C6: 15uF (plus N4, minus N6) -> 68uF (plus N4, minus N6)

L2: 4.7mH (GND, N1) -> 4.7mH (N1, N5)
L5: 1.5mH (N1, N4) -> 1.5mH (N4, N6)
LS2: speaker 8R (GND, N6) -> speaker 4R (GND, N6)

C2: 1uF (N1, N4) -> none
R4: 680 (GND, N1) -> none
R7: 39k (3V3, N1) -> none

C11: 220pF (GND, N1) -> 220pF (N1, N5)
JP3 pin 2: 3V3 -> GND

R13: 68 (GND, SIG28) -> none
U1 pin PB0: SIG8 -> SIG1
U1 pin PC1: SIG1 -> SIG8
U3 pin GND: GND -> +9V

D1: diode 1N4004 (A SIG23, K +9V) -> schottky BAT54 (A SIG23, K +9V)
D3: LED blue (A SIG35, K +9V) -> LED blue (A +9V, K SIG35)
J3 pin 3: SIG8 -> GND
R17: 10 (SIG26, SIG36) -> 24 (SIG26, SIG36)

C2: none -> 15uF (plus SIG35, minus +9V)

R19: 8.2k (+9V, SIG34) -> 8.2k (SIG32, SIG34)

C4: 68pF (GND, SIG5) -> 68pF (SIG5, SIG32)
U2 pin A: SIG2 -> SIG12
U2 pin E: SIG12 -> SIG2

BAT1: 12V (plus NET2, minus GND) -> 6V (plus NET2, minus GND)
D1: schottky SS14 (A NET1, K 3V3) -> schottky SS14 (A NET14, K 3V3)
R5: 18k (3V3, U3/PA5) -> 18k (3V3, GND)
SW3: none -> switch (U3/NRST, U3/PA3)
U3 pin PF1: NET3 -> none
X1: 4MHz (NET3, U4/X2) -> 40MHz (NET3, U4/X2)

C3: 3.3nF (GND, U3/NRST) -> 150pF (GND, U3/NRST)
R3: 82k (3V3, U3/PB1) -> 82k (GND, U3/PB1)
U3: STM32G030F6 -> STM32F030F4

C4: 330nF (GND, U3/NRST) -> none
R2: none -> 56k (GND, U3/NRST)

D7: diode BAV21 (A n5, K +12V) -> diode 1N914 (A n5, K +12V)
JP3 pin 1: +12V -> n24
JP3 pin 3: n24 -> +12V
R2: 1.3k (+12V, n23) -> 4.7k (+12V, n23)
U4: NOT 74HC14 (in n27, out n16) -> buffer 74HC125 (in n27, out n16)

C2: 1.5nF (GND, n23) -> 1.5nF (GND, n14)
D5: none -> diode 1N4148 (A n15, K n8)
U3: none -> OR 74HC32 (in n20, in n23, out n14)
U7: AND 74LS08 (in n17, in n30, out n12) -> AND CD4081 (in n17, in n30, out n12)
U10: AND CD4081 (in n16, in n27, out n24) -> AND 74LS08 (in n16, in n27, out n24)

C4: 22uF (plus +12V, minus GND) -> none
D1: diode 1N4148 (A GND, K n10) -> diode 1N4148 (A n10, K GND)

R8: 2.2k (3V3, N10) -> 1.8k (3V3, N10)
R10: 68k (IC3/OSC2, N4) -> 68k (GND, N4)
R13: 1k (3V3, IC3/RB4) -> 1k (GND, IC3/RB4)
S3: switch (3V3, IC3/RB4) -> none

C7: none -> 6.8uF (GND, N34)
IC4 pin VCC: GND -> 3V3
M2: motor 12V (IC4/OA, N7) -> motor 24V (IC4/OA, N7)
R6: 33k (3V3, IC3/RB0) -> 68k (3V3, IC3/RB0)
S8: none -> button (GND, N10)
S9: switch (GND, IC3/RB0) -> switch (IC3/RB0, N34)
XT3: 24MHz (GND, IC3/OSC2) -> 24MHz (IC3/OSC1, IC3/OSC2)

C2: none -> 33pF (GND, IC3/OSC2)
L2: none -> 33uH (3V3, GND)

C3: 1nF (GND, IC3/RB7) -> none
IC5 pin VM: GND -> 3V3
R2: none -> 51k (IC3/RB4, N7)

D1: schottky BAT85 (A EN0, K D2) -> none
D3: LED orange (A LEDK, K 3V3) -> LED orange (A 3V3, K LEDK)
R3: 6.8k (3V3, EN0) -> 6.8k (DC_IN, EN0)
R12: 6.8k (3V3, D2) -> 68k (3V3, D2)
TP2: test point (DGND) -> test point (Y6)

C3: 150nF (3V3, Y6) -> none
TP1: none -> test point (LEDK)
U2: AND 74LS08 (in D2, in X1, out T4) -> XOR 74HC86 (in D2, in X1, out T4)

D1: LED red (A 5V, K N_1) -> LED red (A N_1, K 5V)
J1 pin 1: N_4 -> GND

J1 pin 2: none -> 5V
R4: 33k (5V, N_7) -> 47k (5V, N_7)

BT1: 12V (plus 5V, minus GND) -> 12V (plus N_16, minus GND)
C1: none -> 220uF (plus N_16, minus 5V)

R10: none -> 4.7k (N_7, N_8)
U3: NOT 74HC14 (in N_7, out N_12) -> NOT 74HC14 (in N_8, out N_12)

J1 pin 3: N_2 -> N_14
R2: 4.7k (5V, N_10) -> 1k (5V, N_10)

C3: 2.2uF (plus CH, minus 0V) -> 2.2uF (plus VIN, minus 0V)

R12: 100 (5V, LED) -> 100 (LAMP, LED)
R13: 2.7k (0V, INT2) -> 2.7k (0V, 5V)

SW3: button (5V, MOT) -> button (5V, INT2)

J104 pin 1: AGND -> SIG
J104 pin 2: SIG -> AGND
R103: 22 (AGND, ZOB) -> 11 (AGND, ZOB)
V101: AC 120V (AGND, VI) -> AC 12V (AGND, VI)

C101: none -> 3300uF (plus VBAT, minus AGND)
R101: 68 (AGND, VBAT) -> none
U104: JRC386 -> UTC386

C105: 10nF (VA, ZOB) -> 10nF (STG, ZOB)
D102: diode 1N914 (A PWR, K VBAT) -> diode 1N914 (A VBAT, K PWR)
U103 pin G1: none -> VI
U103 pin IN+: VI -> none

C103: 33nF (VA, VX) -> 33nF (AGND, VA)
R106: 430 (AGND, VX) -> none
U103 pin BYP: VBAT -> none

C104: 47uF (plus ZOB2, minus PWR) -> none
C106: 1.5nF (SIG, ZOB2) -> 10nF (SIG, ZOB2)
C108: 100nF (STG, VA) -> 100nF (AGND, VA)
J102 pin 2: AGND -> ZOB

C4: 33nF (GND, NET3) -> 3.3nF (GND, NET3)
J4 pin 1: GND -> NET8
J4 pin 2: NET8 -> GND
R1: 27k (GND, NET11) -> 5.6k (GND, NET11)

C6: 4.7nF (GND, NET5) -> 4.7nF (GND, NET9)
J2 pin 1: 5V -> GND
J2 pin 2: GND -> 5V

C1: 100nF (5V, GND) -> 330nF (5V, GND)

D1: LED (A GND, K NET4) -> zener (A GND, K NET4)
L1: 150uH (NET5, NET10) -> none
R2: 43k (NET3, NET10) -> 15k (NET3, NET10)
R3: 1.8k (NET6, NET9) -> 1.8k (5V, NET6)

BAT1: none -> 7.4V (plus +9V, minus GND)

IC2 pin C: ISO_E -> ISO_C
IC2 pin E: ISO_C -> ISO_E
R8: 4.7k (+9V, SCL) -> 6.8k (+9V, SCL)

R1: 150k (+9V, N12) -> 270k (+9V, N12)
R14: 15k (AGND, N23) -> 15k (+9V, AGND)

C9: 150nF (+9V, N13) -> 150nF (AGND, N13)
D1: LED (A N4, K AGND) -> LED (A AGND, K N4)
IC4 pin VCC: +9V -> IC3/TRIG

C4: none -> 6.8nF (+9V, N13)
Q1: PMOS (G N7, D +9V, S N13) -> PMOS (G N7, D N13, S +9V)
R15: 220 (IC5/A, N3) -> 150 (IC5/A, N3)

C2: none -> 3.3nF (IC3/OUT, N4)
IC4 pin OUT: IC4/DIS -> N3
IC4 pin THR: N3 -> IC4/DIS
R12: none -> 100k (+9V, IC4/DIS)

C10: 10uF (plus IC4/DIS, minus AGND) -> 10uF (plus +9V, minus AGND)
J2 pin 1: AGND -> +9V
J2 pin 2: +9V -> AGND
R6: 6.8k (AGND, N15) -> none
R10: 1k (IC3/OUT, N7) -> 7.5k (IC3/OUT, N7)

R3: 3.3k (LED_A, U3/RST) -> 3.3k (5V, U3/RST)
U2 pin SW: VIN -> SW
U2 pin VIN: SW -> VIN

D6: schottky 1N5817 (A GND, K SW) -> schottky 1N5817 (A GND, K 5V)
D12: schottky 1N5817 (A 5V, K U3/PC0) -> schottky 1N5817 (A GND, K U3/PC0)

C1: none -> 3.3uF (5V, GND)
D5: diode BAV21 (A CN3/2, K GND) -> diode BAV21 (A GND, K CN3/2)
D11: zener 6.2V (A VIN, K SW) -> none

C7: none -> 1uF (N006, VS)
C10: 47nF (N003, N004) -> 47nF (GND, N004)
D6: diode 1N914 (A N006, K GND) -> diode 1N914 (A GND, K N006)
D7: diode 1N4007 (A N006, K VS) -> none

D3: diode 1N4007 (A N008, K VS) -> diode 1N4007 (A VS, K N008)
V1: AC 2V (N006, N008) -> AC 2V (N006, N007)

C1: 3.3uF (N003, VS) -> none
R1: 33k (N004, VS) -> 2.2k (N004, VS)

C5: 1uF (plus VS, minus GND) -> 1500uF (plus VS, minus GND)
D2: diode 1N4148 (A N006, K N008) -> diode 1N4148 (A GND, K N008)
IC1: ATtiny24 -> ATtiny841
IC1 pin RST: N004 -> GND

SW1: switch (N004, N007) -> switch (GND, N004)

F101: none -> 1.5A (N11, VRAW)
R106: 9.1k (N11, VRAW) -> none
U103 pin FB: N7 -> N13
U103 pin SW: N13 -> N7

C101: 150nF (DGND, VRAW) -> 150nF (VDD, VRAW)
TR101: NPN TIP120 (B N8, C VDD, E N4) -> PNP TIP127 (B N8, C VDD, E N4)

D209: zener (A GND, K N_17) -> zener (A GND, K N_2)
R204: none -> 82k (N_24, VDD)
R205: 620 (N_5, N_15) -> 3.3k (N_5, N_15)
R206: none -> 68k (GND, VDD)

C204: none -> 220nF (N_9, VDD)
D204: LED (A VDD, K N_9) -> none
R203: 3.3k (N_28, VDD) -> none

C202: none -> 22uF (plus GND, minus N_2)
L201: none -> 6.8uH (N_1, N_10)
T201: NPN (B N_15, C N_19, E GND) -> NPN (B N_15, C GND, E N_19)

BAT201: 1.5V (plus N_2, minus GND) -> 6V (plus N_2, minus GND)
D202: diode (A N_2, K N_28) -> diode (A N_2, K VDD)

***

— Work instruction —
The lines you need are those with the word "NRST"; list them from the entries.

— Answer section —
SW3: none -> switch (U3/NRST, U3/PA3)
C3: 3.3nF (GND, U3/NRST) -> 150pF (GND, U3/NRST)
C4: 330nF (GND, U3/NRST) -> none
R2: none -> 56k (GND, U3/NRST)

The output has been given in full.